Start of PROVIDED DATA

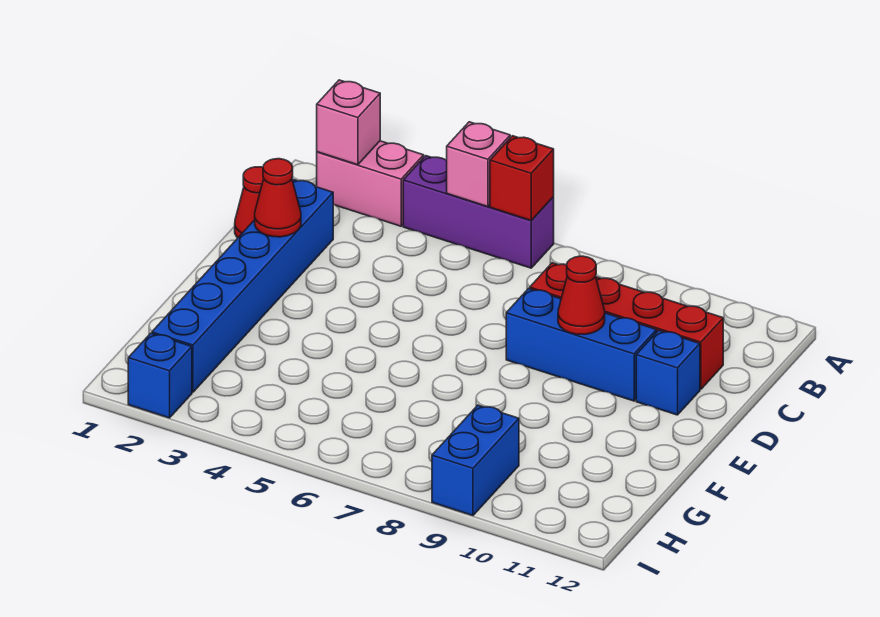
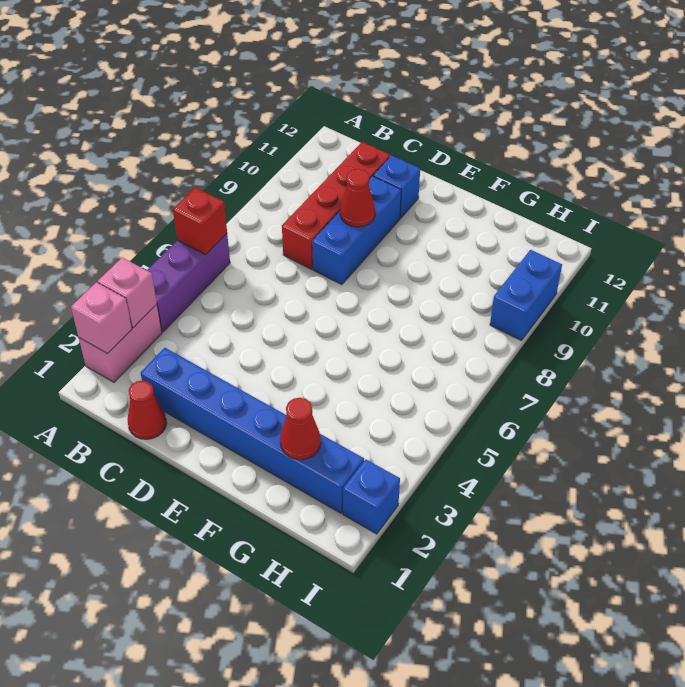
pink brick A5 level 2 -> pink brick A3 level 2
red cone D2 level 2 -> red cone G2 level 2
blue brick H9:I9 level 1 -> blue brick I9:I10 level 1

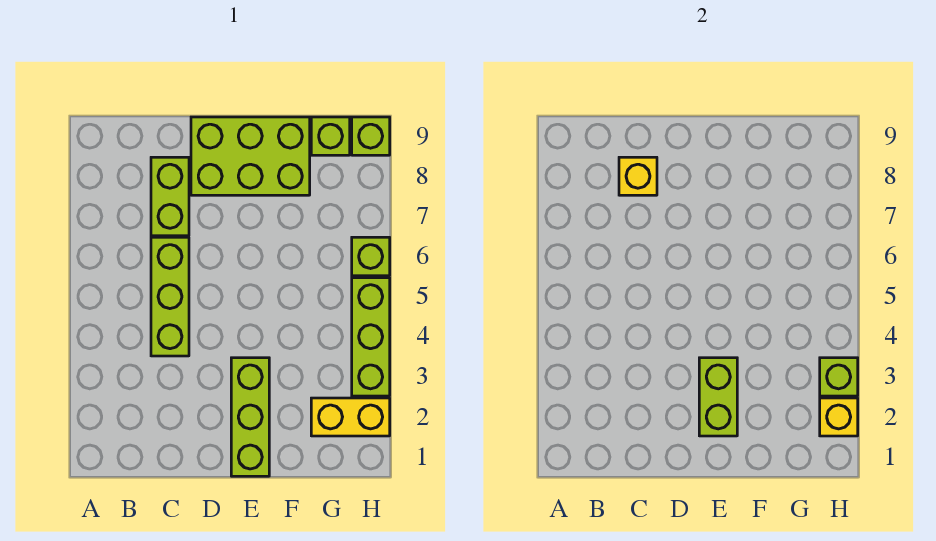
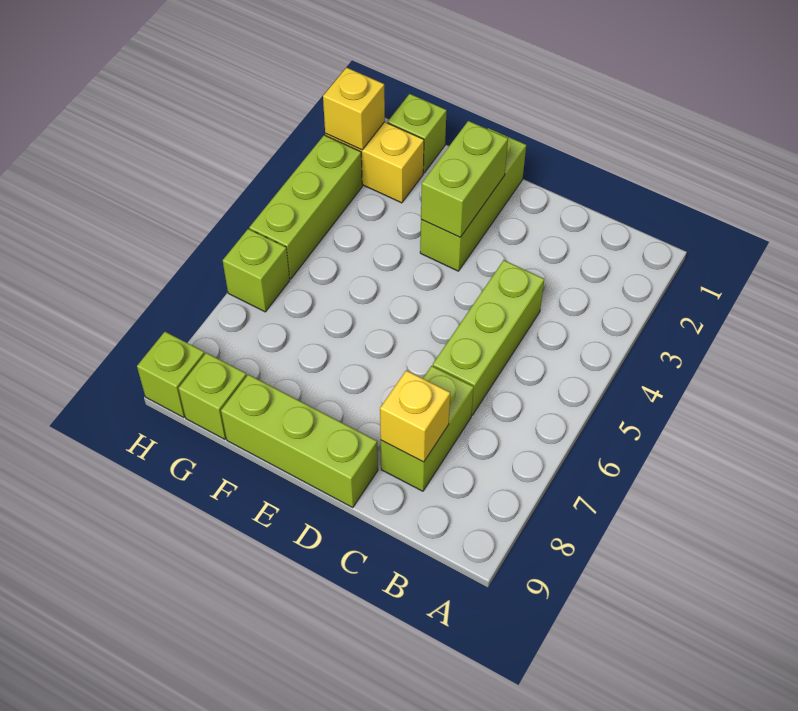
lime brick D8:F9 level 1 -> lime brick D9:F9 level 1
lime brick H3 level 2 -> lime brick G1 level 1

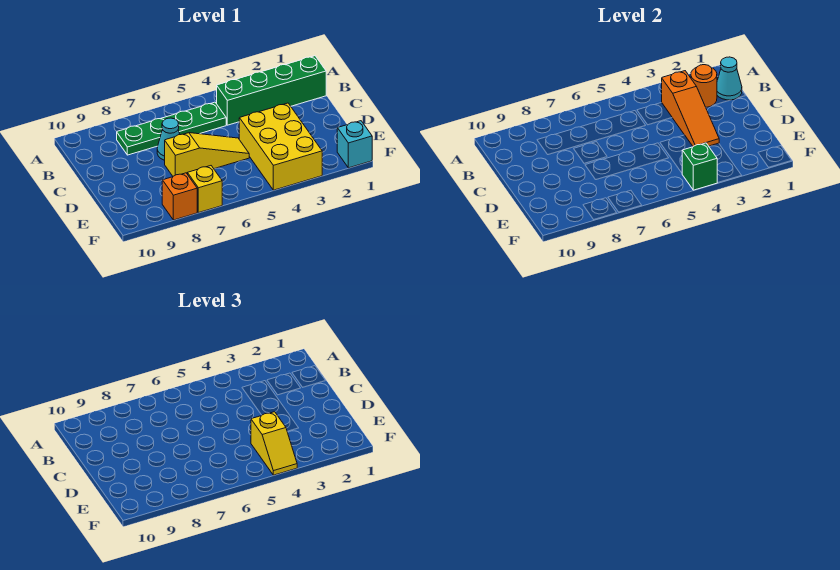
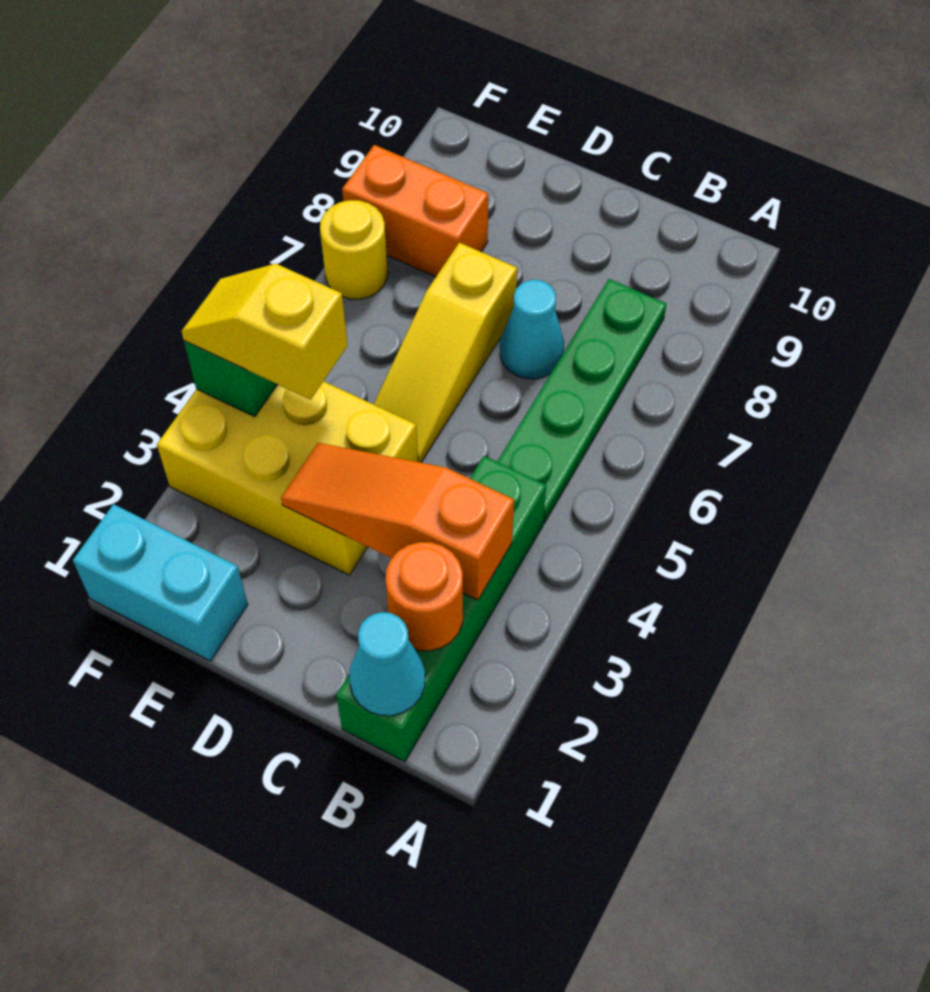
cyan brick F1 level 1 -> cyan brick E1:F1 level 1
yellow brick F7 level 1 -> yellow round brick F7 level 1
orange brick F8 level 1 -> orange brick E8:F8 level 1

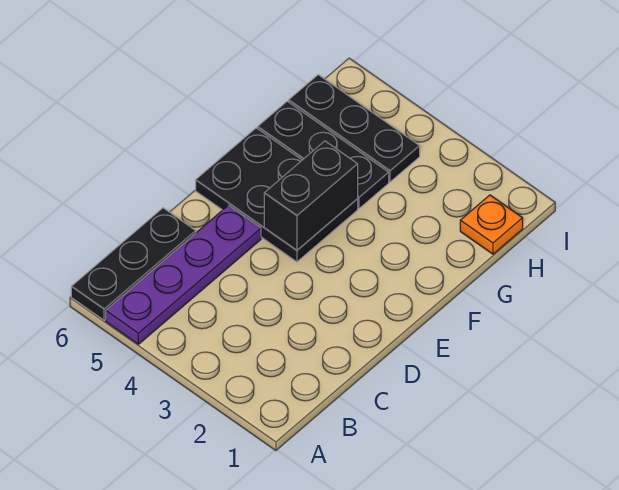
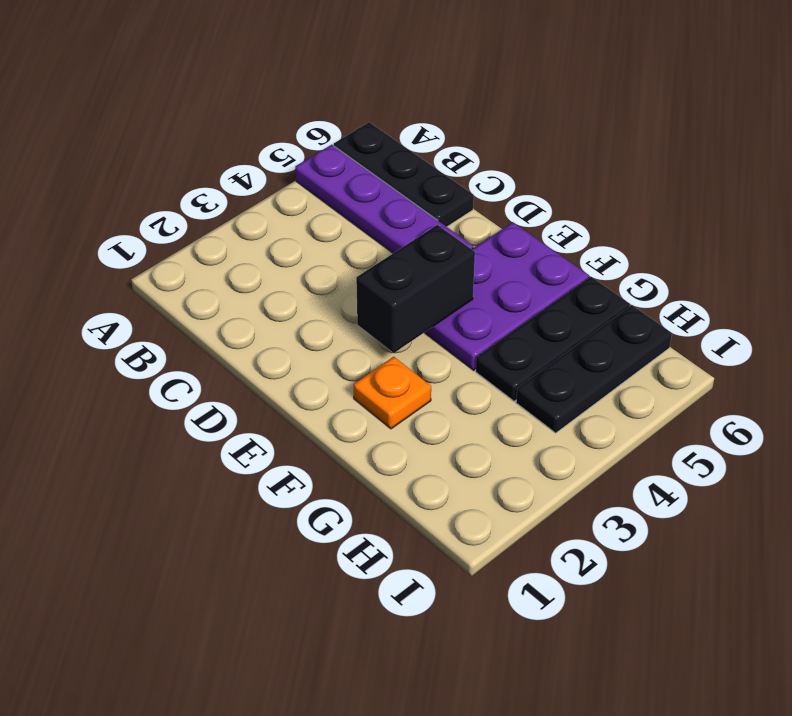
black plate E4:F6 level 1 -> purple plate E4:F6 level 1
black brick E4:F4 level 2 -> black brick E3:E4 level 2
orange plate H1 level 1 -> orange plate F2 level 1

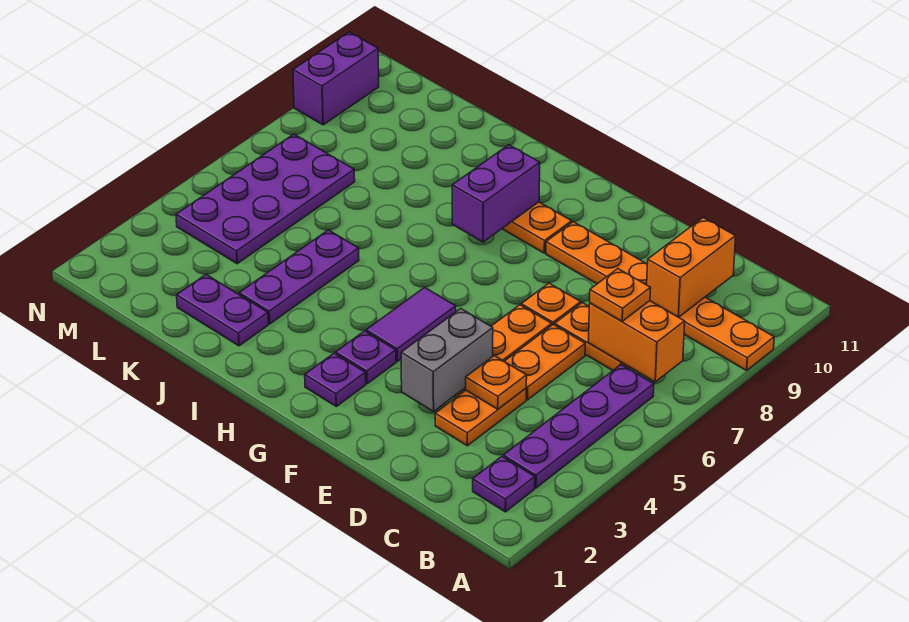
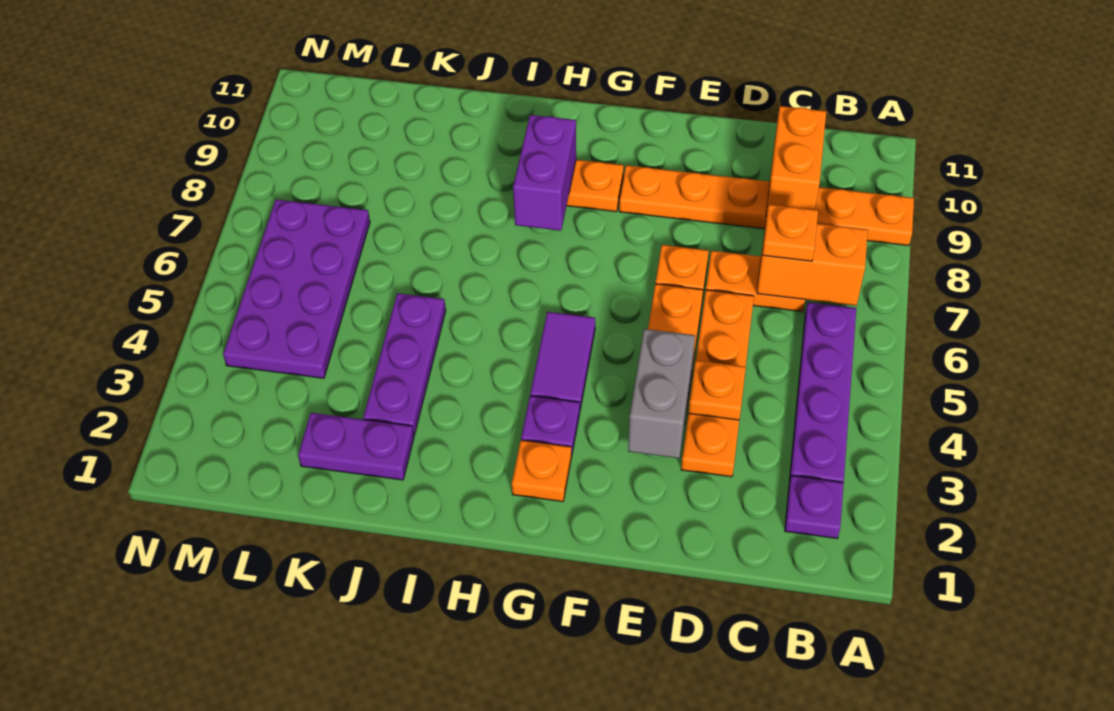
purple plate G2 level 1 -> orange plate G2 level 1
purple brick N9:N10 level 1 -> none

End of PROVIDED DATA

[EXERCISE OBJECTIVE]: Would you reproduce the lines from the one with "black plate E4:F6" through the final line of the data above, exactly and only those, without any pictures?

[EXERCISE RESPONSE]:
black plate E4:F6 level 1 -> purple plate E4:F6 level 1
black brick E4:F4 level 2 -> black brick E3:E4 level 2
orange plate H1 level 1 -> orange plate F2 level 1

purple plate G2 level 1 -> orange plate G2 level 1
purple brick N9:N10 level 1 -> none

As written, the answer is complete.